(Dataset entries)
-*-*-

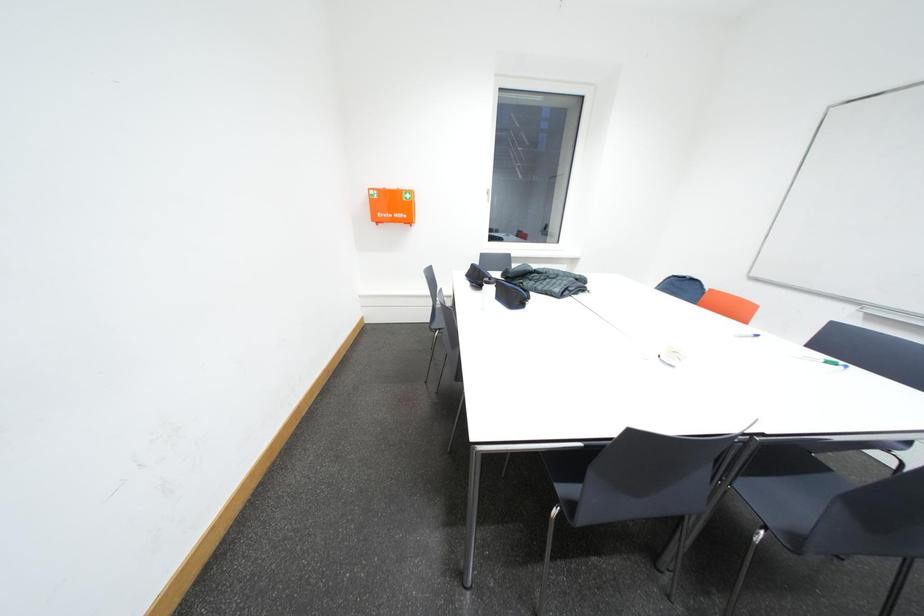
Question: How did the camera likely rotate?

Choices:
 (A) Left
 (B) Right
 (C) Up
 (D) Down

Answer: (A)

-*-*-

## Aim of the exercise
Copy out the rows above word for word, leaving out the pictures.

## Result for this exercise
Question: How did the camera likely rotate?

Choices:
 (A) Left
 (B) Right
 (C) Up
 (D) Down

Answer: (A)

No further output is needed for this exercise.